Your task: No pictures go into the copy. Write out exactly the lines below from the one containing "none -> yellow plate B11:B12 level 1" through the one containing "none -> yellow plate G2:G5 level 1".

Material provided:

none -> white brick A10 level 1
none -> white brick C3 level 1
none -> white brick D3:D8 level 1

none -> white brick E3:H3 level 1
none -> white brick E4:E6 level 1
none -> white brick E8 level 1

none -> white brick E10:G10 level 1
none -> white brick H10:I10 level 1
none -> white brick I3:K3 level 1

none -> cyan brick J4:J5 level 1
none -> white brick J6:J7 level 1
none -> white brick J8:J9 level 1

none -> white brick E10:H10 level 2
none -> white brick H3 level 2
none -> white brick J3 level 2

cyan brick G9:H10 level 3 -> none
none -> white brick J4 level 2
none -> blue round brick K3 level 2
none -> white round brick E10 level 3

* * *

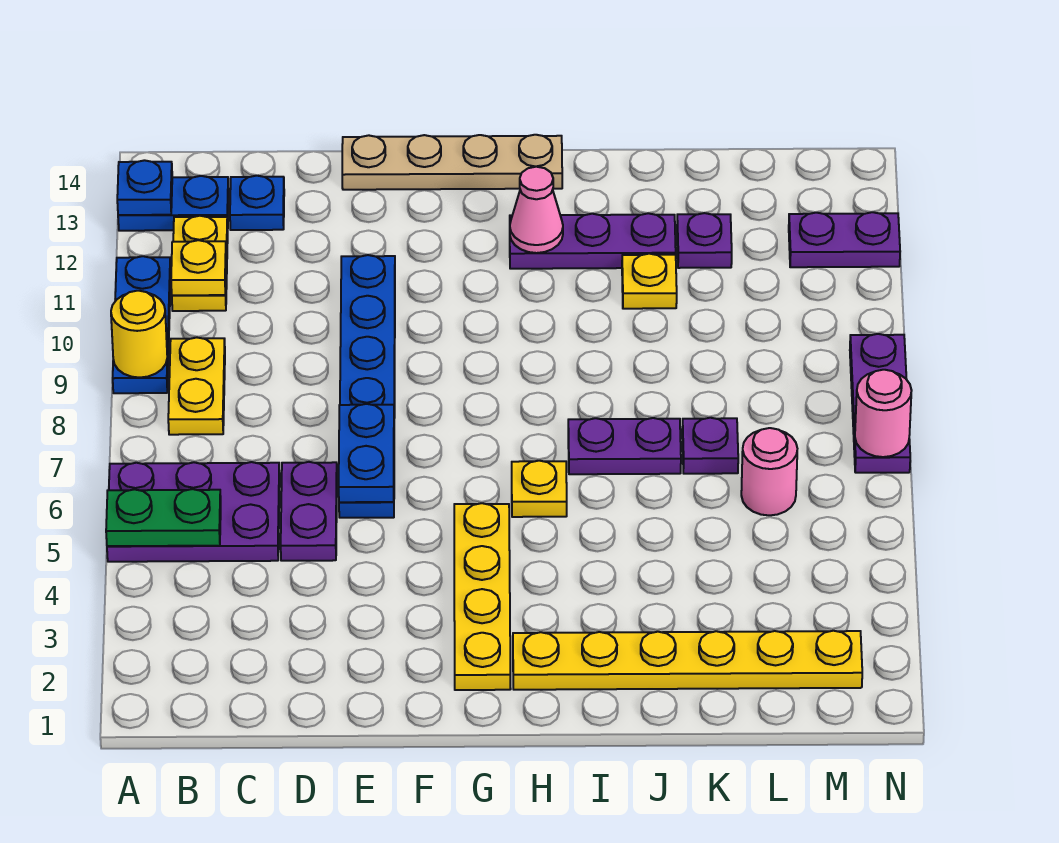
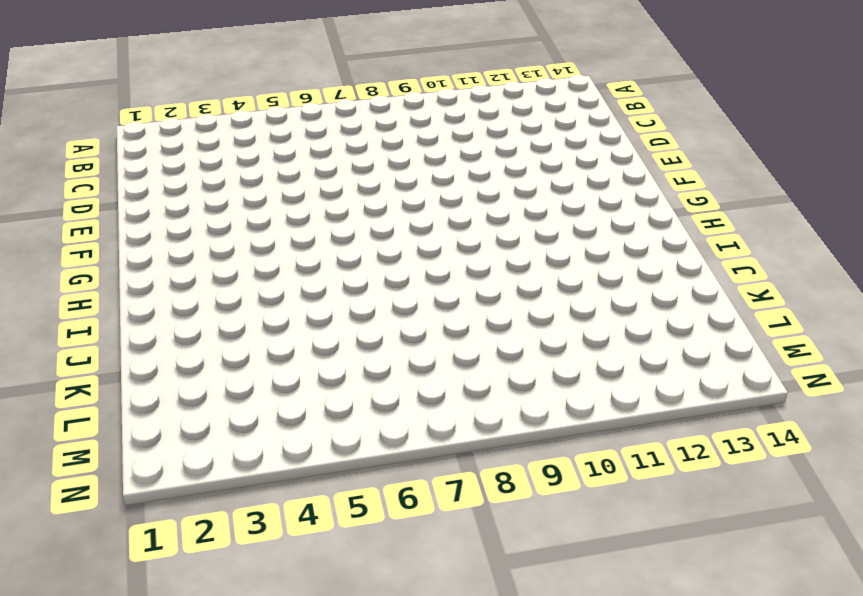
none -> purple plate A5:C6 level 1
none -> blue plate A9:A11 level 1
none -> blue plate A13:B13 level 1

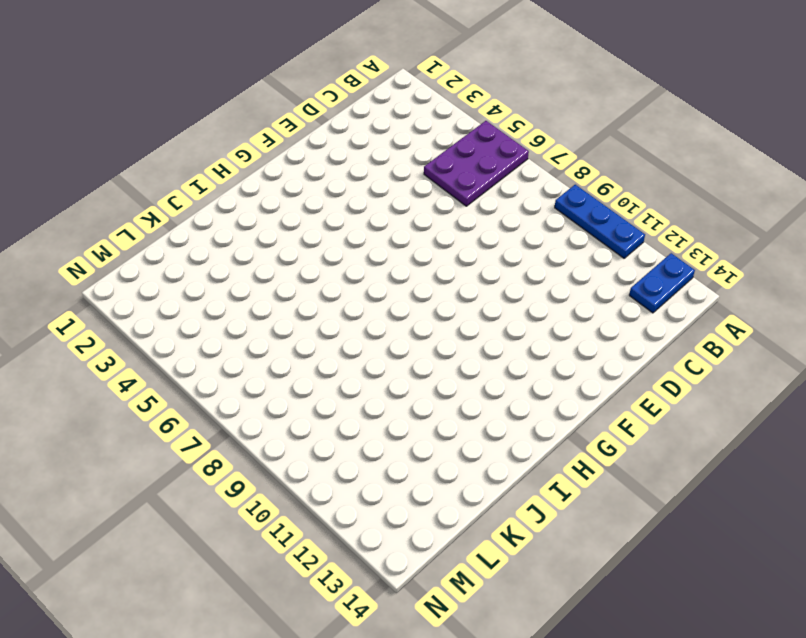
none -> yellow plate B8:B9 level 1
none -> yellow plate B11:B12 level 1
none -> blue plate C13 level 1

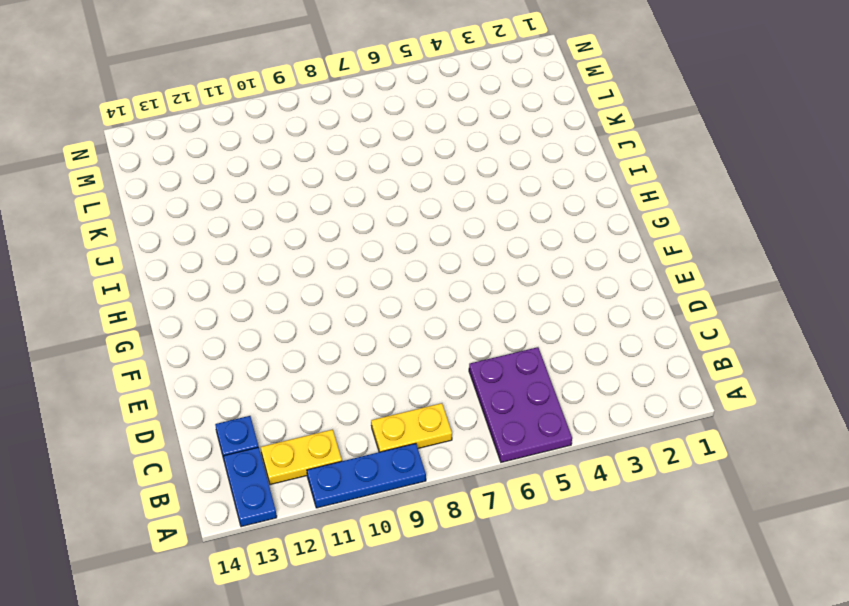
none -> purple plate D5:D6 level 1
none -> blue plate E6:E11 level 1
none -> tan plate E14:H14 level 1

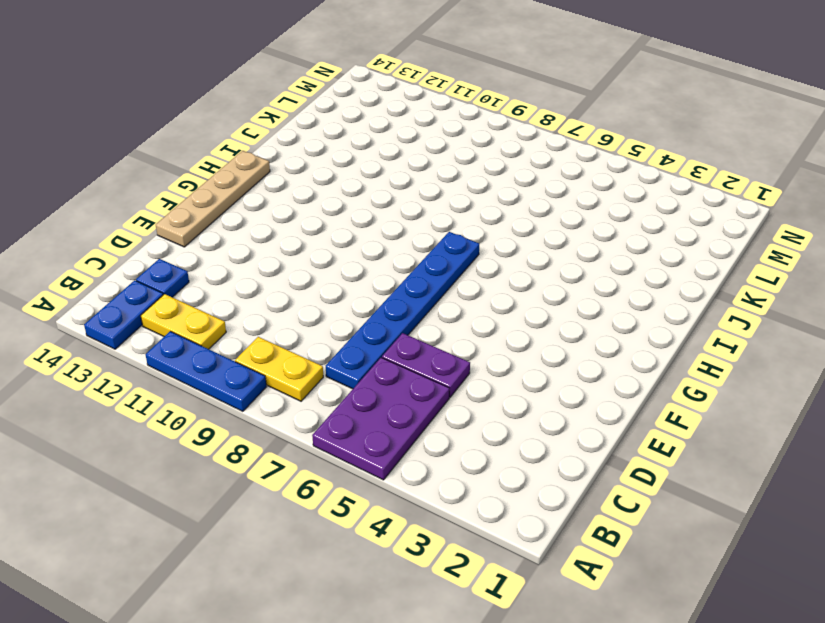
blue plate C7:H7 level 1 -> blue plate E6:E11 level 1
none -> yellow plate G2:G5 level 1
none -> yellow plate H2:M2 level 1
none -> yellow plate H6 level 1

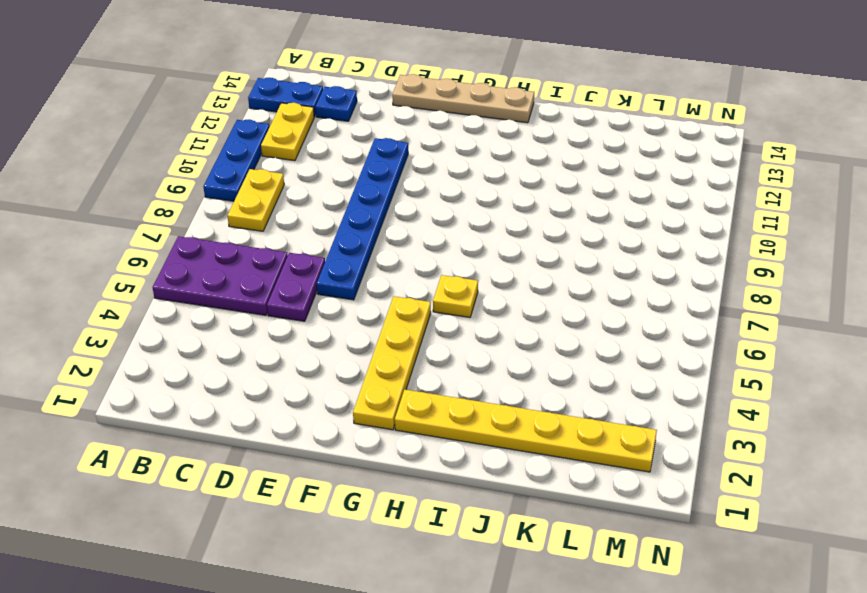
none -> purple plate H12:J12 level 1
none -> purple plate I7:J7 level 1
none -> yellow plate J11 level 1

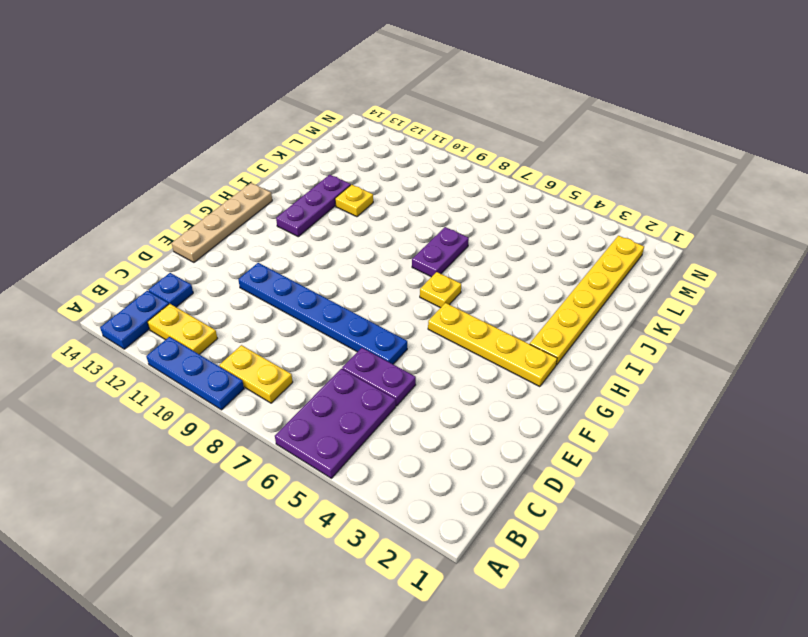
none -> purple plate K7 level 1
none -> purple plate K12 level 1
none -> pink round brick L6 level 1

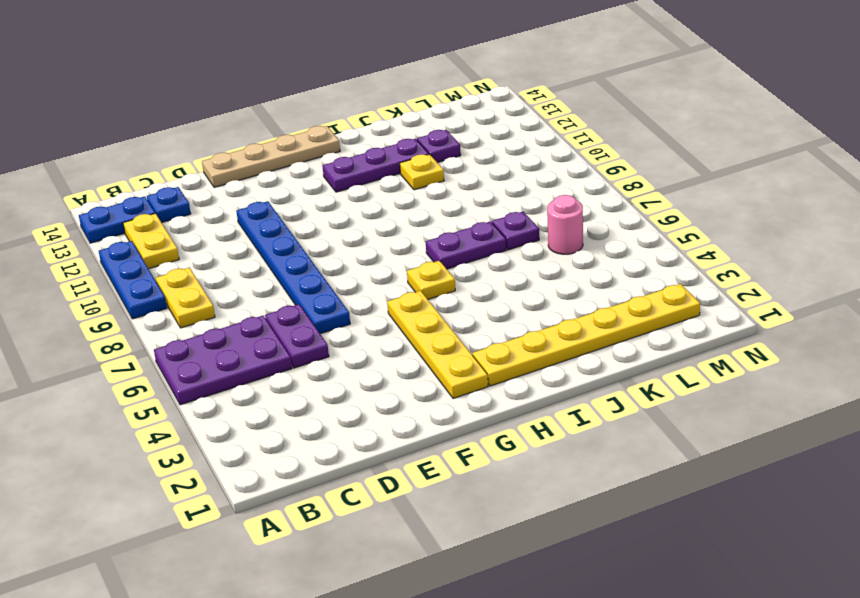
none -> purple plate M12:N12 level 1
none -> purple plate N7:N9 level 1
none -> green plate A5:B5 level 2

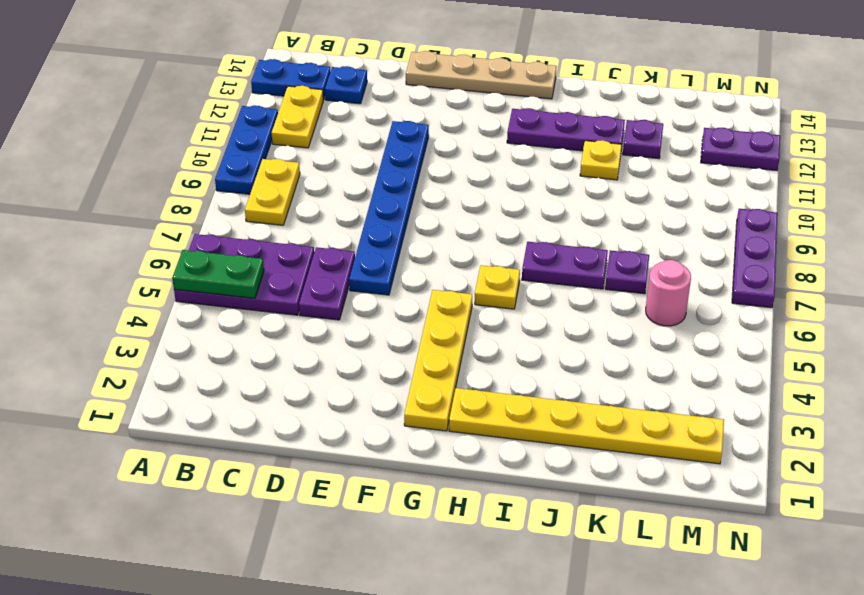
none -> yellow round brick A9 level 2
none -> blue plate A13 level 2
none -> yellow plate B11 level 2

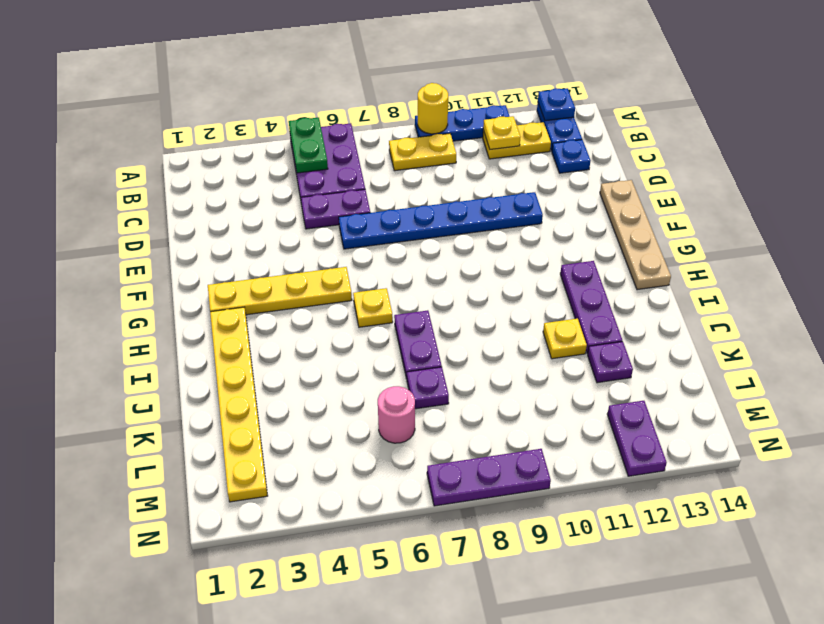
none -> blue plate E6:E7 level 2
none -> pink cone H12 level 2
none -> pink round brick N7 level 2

==

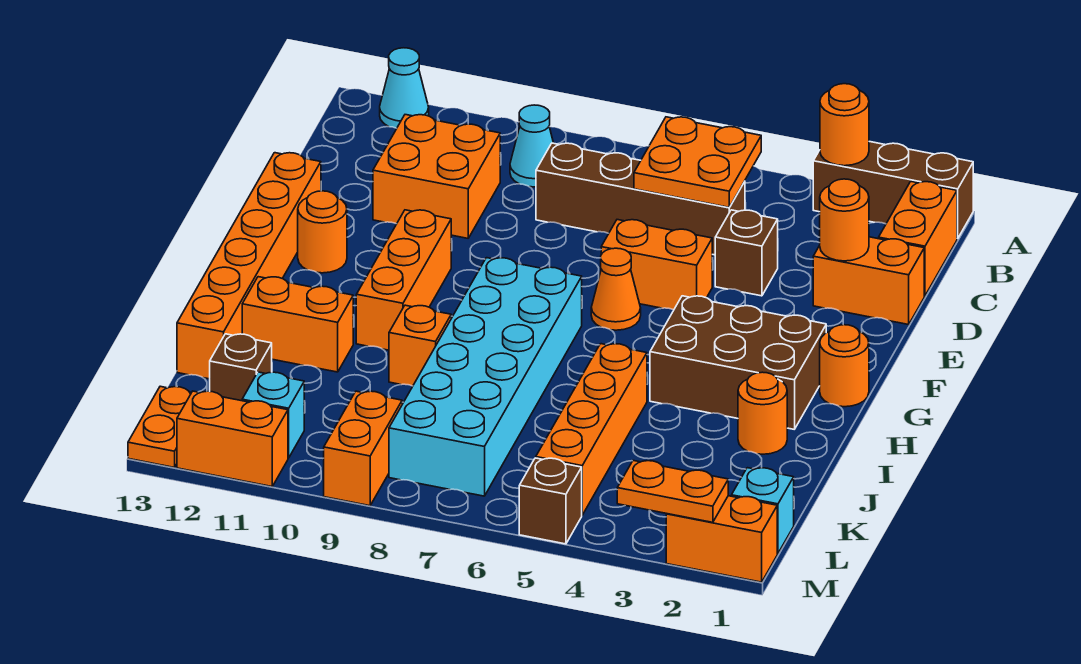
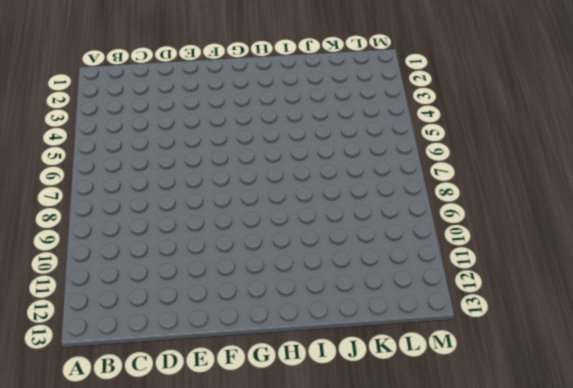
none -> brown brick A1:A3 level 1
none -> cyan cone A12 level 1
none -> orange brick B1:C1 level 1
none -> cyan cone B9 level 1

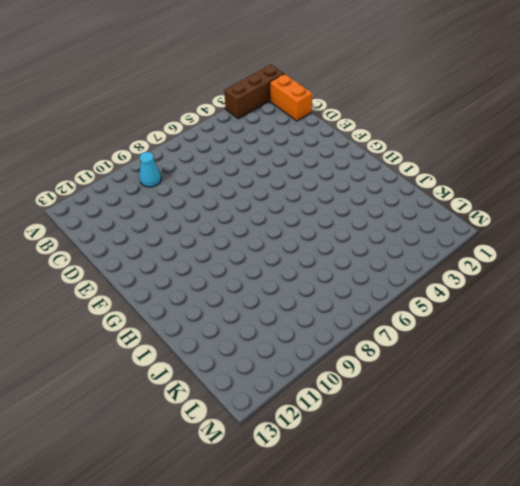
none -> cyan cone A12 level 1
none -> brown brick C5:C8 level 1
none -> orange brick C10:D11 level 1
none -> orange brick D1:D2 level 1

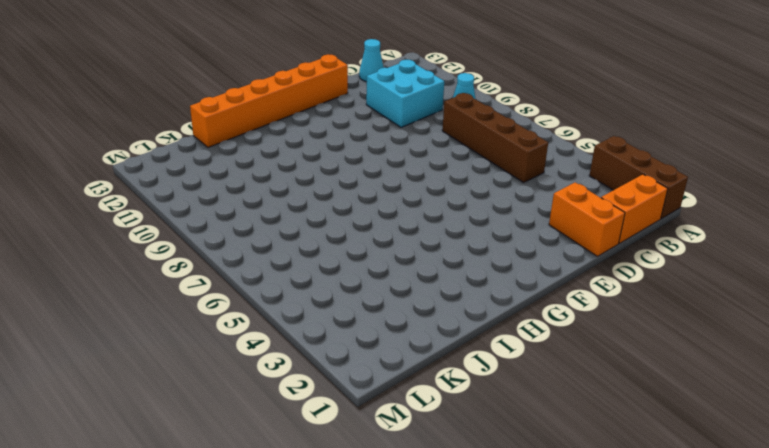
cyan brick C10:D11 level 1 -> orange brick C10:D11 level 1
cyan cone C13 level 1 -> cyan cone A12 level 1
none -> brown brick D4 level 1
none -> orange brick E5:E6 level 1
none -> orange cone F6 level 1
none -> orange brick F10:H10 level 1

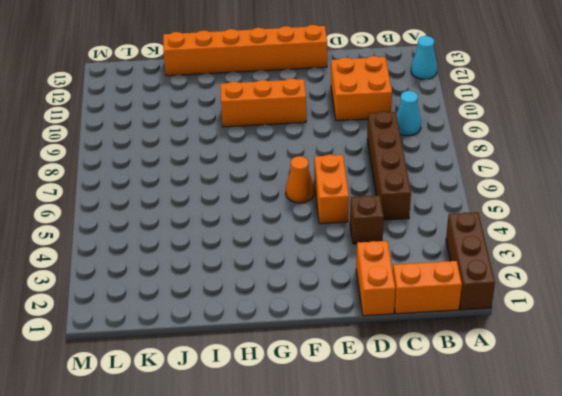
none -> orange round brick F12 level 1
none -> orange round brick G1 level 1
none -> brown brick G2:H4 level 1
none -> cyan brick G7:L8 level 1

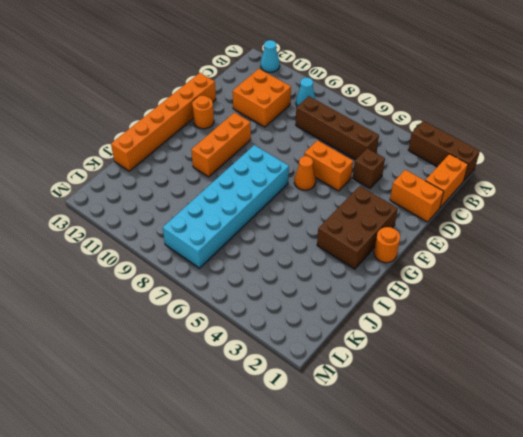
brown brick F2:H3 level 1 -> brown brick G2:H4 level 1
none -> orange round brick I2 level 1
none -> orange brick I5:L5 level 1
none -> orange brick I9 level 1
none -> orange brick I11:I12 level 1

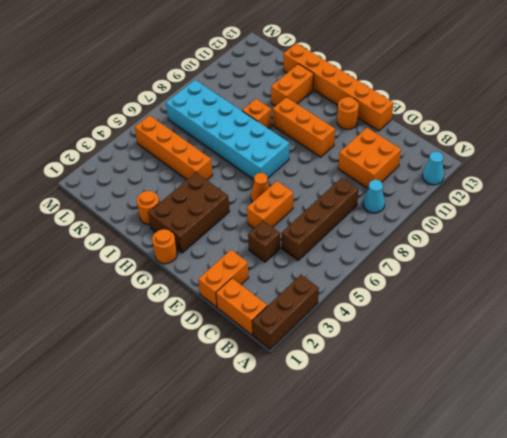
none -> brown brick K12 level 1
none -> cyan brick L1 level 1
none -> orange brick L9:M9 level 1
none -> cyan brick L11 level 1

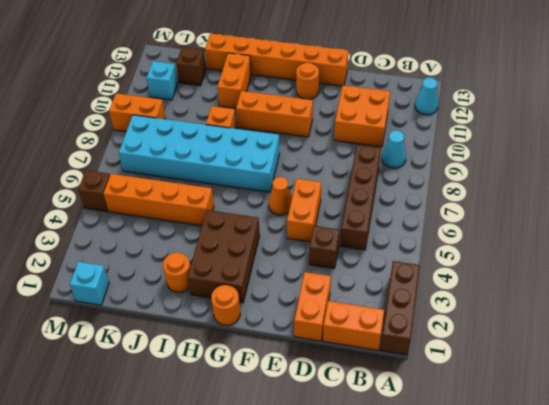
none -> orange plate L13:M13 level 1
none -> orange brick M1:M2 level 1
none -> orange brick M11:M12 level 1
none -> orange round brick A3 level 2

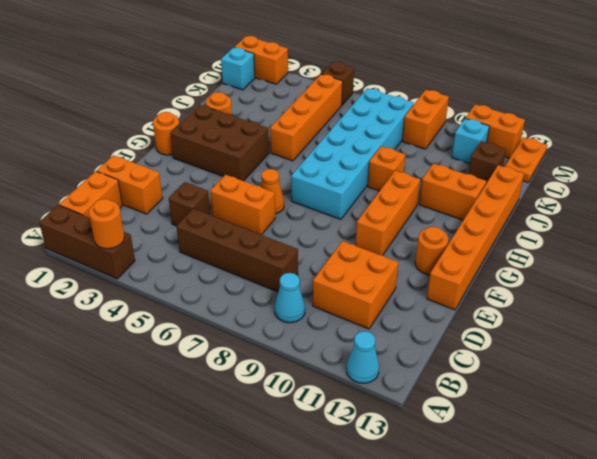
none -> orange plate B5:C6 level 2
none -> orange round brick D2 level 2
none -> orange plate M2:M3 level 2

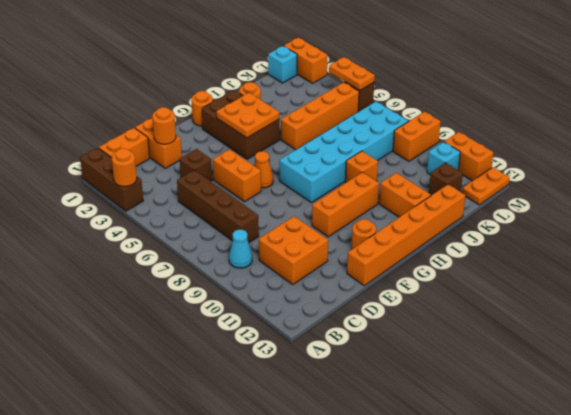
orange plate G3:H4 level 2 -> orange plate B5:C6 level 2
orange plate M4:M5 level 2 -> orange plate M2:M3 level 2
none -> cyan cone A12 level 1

Result for this task:
none -> yellow plate B11:B12 level 1
none -> blue plate C13 level 1

none -> purple plate D5:D6 level 1
none -> blue plate E6:E11 level 1
none -> tan plate E14:H14 level 1

blue plate C7:H7 level 1 -> blue plate E6:E11 level 1
none -> yellow plate G2:G5 level 1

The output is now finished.